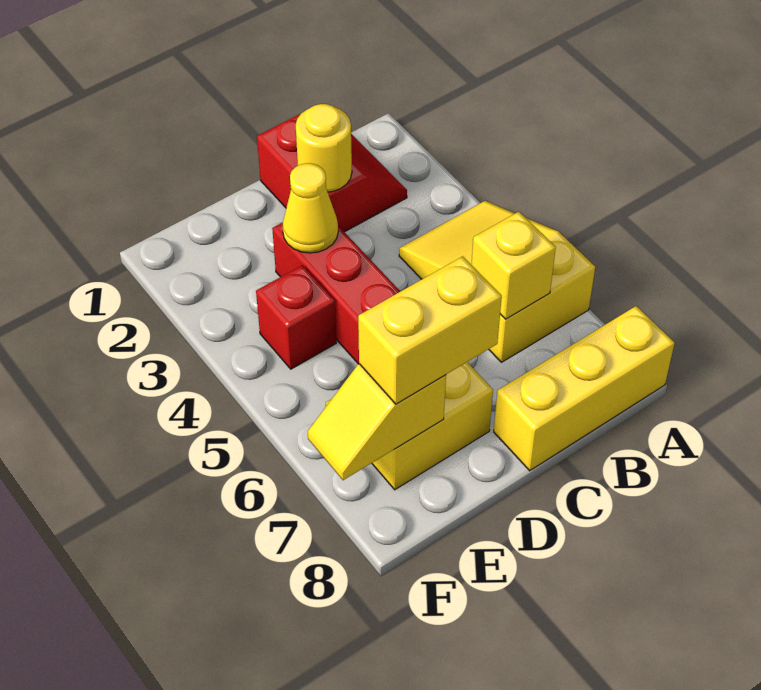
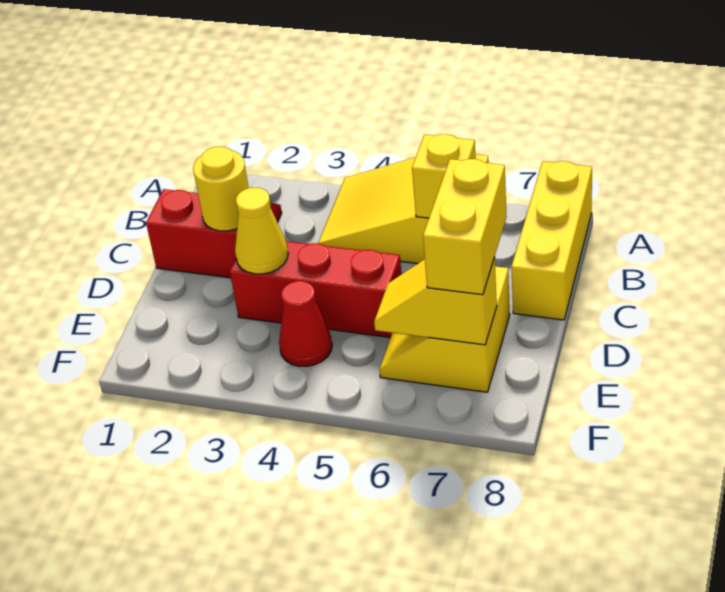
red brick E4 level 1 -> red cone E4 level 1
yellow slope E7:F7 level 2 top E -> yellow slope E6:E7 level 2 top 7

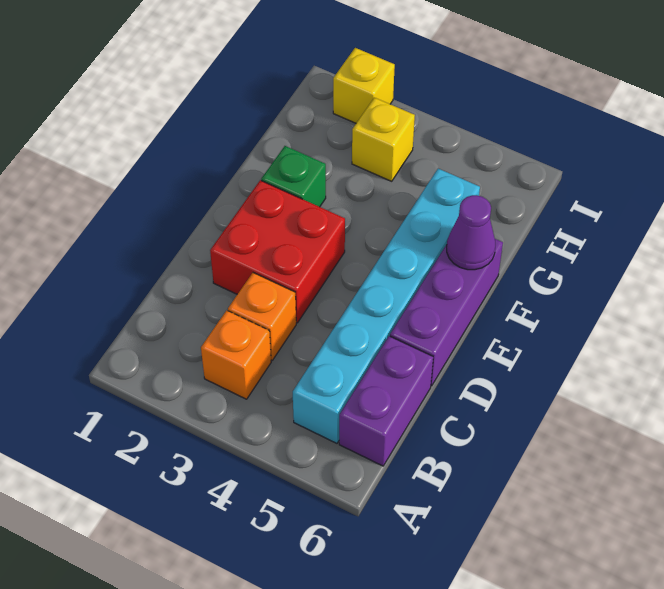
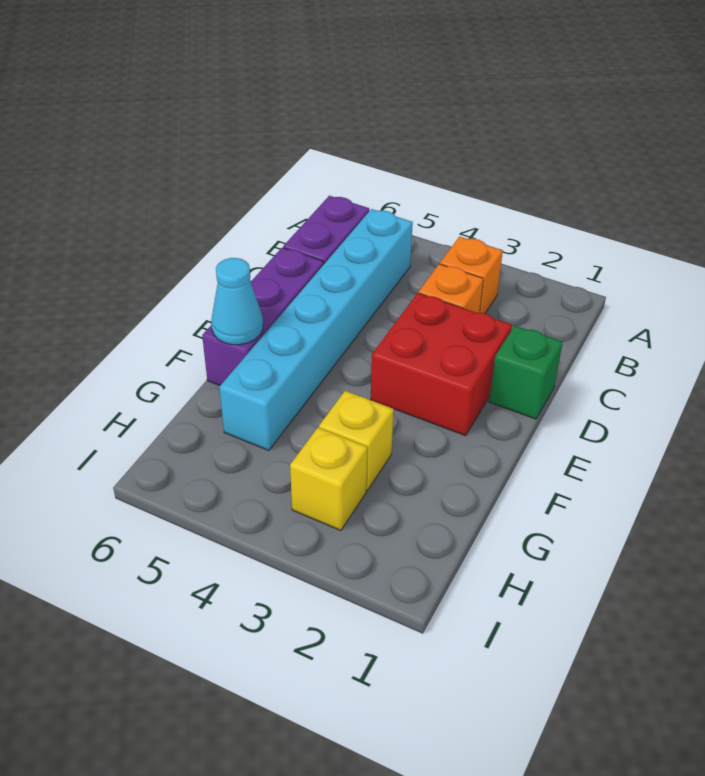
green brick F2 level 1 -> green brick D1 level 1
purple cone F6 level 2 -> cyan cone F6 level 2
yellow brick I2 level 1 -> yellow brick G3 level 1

____________________

- _Task requirements_
Write out exactly the lines that run from the one containing "purple cone F6" to the end of the records, both end lines included.

- _Exercise result_
purple cone F6 level 2 -> cyan cone F6 level 2
yellow brick I2 level 1 -> yellow brick G3 level 1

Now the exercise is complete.